**REQUIREMENT:** Among the entries below, copy every line that carries the word "camera".

■ ■ ■ ■

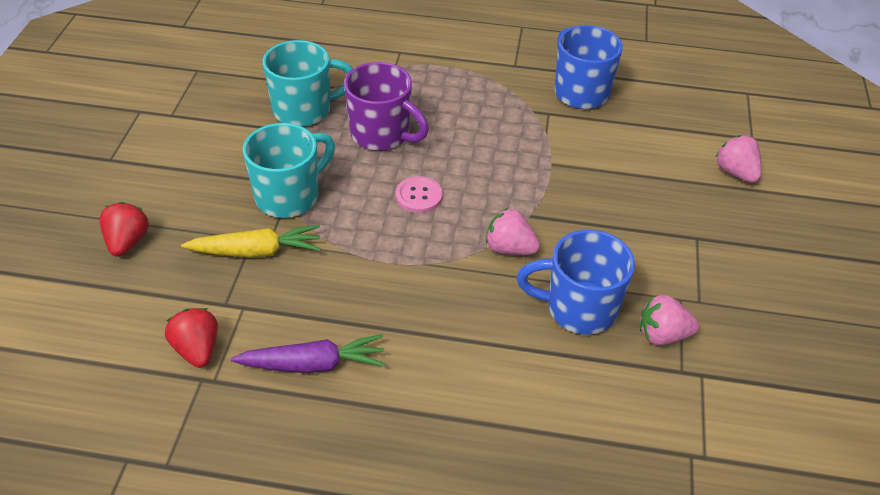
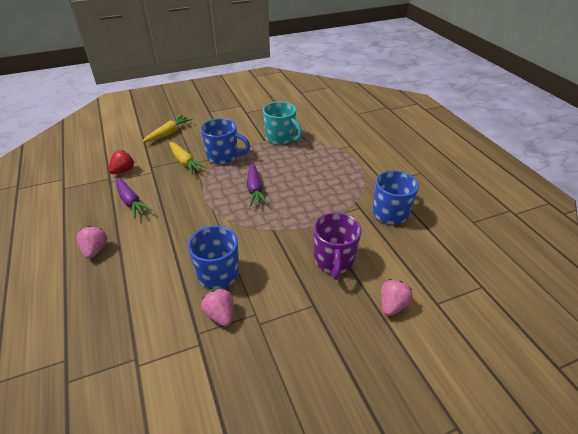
camera: 60 degrees right, 5 degrees down
(127, 242) = (168, 133): red strawberry -> yellow carrot
(289, 196) = (223, 156): turquoise mug -> blue mug
(381, 134) = (286, 163): purple mug -> purple mug (334, 261)
(419, 196) = (255, 189): pink button -> purple carrot
(509, 248) = (243, 231): pink strawberry -> pink strawberry (95, 250)

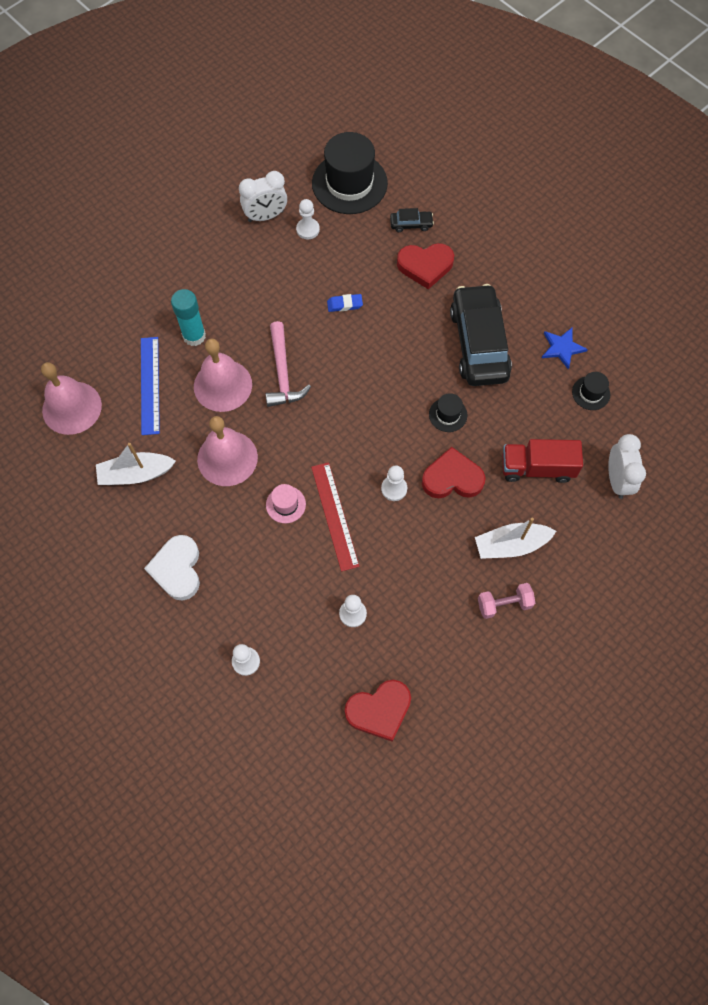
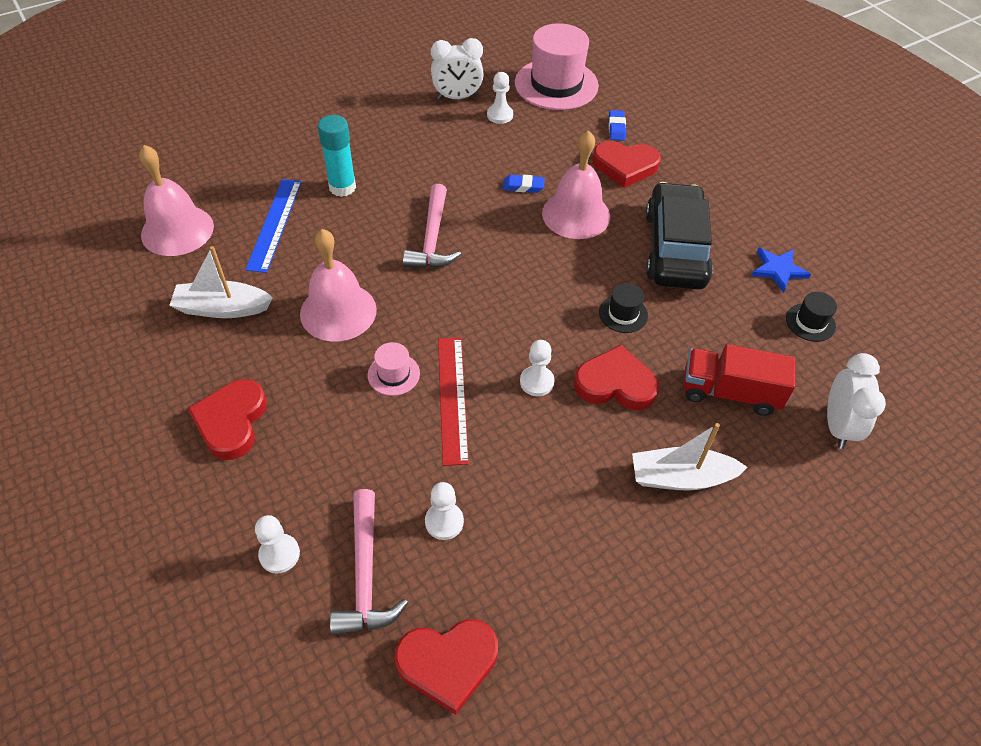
camera: 10 degrees right, 15 degrees down
(177, 569) = (231, 422): white heart -> red heart
(223, 385) = (358, 238): pink bell -> pink bell (576, 214)
(309, 663) = (365, 575): none -> pink hammer
(349, 183) = (556, 84): black hat -> pink hat
(411, 224) = (616, 128): black car -> blue eraser
(504, 604) = (659, 552): pink dumbbell -> none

■ ■ ■ ■

**FINISHED TASK:**
camera: 60 degrees right, 5 degrees down
camera: 10 degrees right, 15 degrees down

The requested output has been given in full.